- _Exercise aim_: Identify each line in the records below that contains the word "none", and copy it.
Segment Start: Data to examine
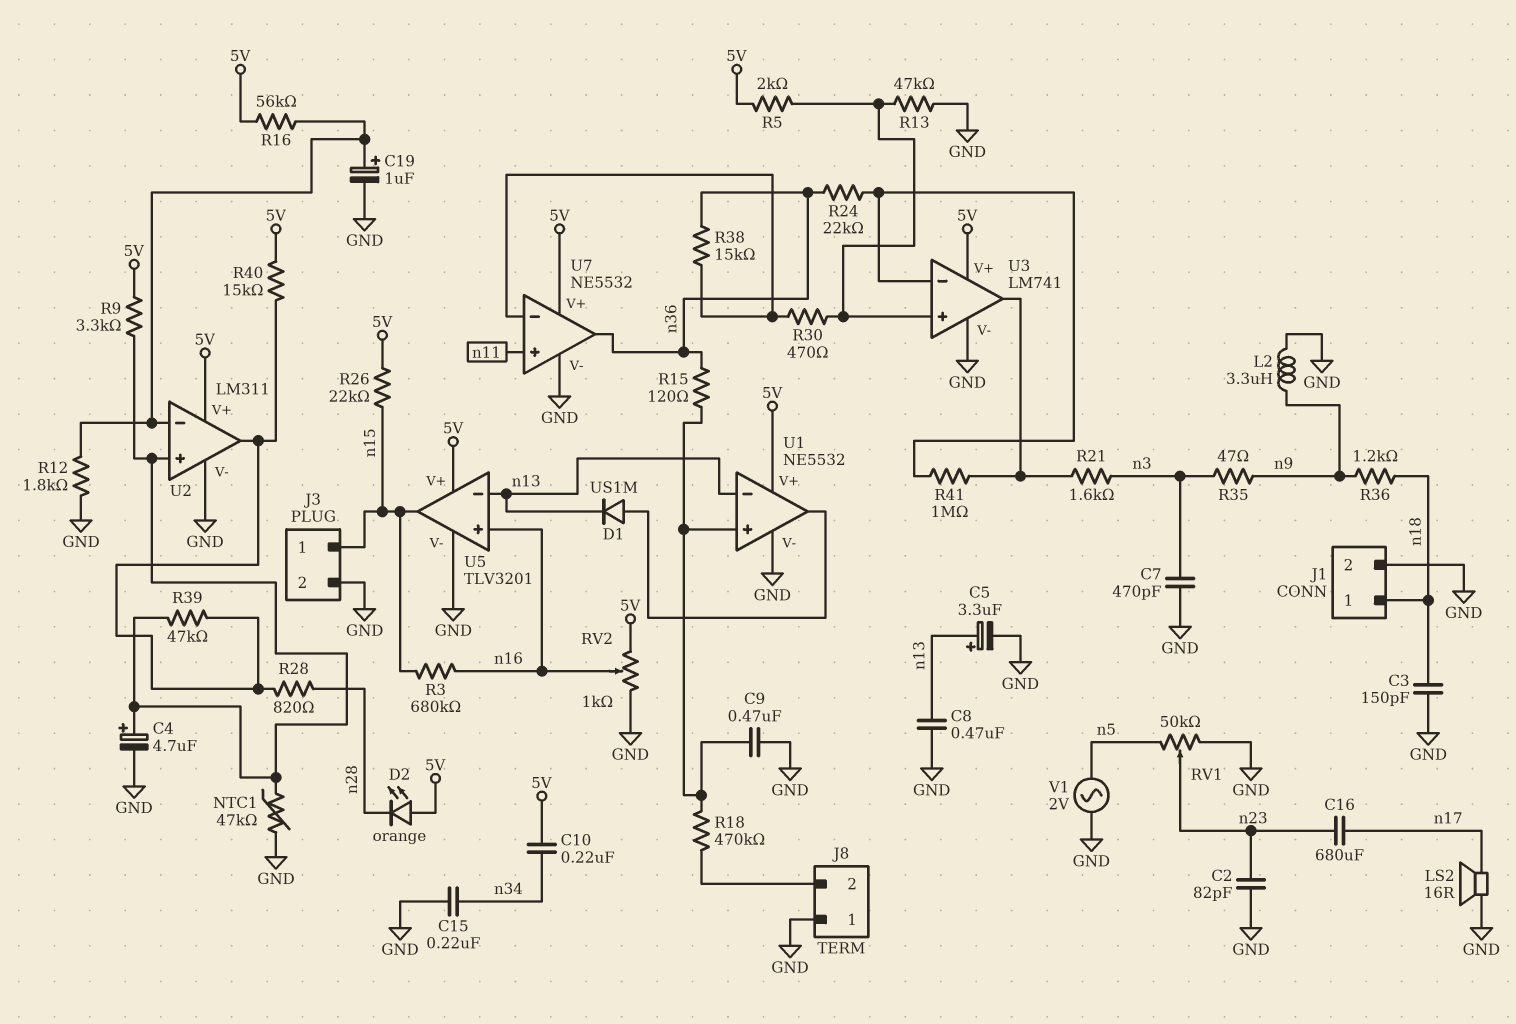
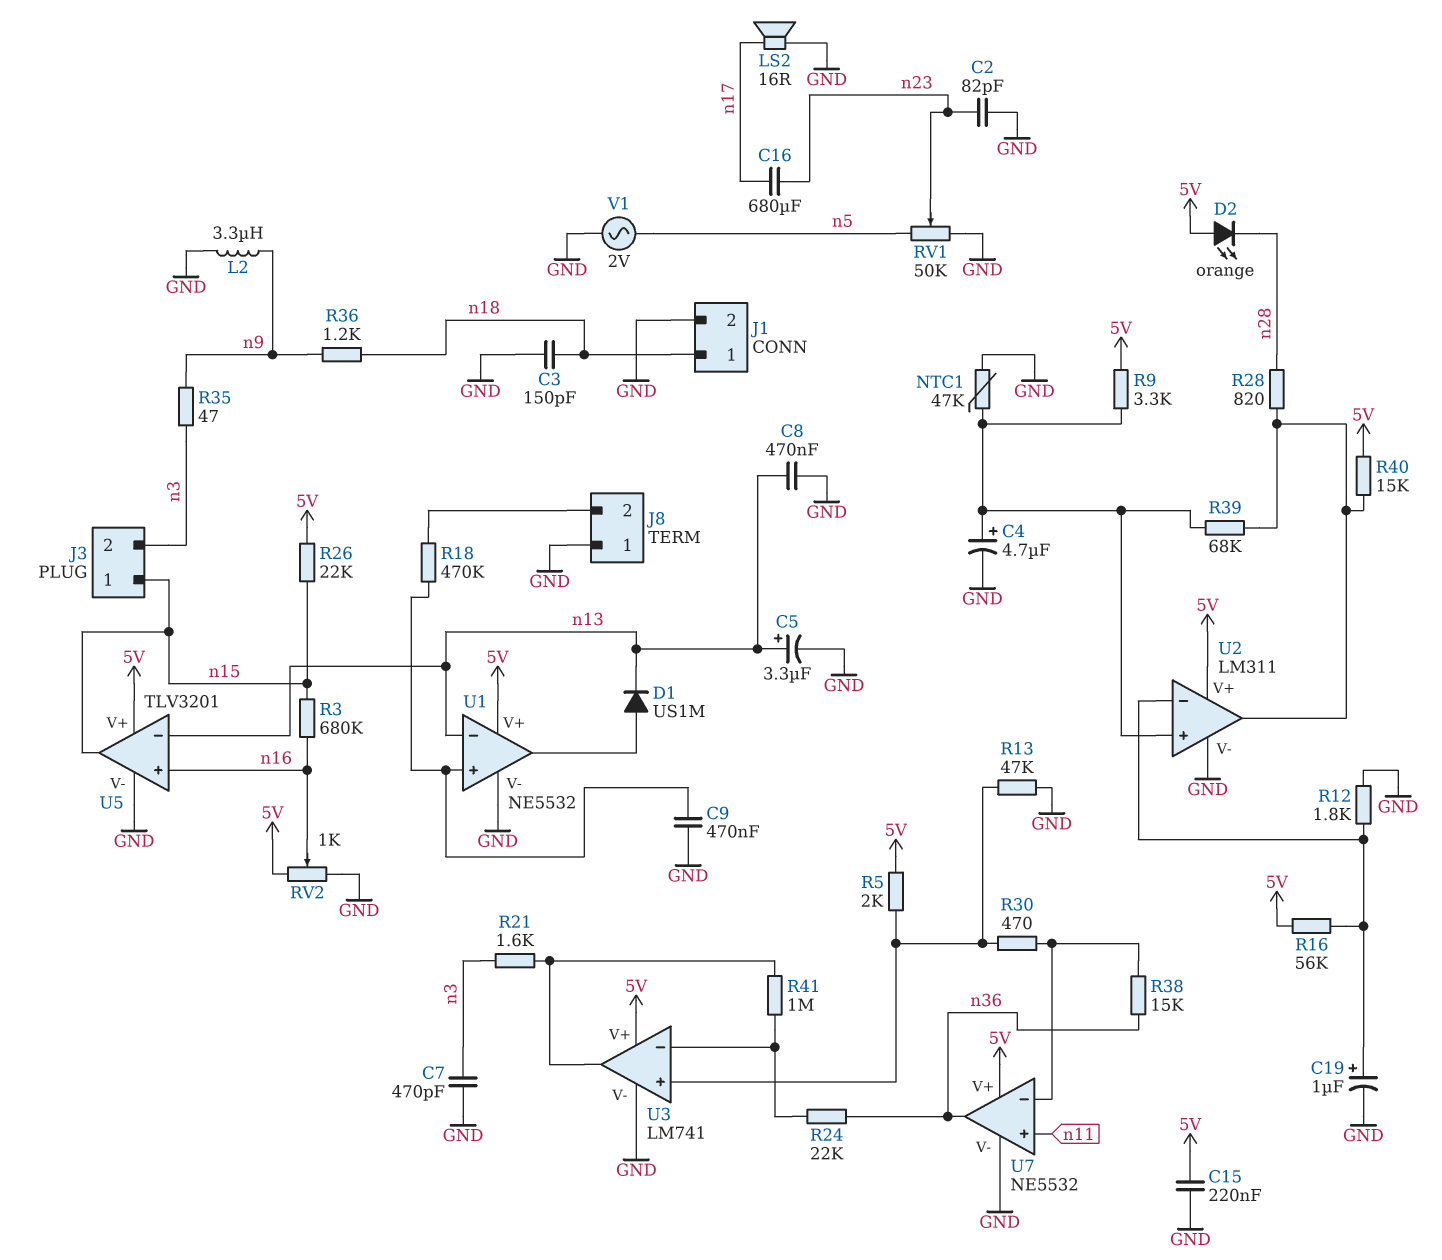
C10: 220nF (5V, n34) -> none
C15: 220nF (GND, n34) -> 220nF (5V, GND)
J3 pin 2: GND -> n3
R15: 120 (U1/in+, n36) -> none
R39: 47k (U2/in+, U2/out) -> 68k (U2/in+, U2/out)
Segment End: Data to examine
- _Written response_:
C10: 220nF (5V, n34) -> none
R15: 120 (U1/in+, n36) -> none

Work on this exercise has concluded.